- _Exercise aim_:
Repeat exactly the lines of the entries below from the one with "LIGHT pin OUT: D13 -> A7" through the one with "LCD: LCD2004 -> LCD0802", both ends included, and nothing else.

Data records
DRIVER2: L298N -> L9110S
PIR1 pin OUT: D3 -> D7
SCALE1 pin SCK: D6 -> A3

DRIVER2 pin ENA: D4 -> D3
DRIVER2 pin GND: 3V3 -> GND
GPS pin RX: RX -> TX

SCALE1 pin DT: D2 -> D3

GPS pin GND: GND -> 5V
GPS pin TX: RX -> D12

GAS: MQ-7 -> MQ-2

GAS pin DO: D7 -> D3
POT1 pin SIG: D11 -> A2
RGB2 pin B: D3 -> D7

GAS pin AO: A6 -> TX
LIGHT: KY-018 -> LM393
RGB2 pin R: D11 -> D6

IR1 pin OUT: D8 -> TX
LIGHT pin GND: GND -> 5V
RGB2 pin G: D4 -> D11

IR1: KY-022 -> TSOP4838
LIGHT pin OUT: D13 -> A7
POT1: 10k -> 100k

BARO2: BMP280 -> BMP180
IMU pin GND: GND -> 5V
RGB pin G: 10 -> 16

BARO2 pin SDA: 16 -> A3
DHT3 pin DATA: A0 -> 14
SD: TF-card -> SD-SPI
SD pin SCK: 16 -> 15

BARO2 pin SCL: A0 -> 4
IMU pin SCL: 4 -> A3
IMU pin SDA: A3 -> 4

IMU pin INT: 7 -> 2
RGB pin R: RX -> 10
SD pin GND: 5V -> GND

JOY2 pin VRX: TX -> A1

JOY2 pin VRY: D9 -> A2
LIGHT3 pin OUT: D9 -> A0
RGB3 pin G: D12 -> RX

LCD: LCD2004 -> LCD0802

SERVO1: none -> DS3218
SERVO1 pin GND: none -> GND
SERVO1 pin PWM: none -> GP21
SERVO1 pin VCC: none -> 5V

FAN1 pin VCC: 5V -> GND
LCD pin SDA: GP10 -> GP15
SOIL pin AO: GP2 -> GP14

- _Exercise solution_:
LIGHT pin OUT: D13 -> A7
POT1: 10k -> 100k

BARO2: BMP280 -> BMP180
IMU pin GND: GND -> 5V
RGB pin G: 10 -> 16

BARO2 pin SDA: 16 -> A3
DHT3 pin DATA: A0 -> 14
SD: TF-card -> SD-SPI
SD pin SCK: 16 -> 15

BARO2 pin SCL: A0 -> 4
IMU pin SCL: 4 -> A3
IMU pin SDA: A3 -> 4

IMU pin INT: 7 -> 2
RGB pin R: RX -> 10
SD pin GND: 5V -> GND

JOY2 pin VRX: TX -> A1

JOY2 pin VRY: D9 -> A2
LIGHT3 pin OUT: D9 -> A0
RGB3 pin G: D12 -> RX

LCD: LCD2004 -> LCD0802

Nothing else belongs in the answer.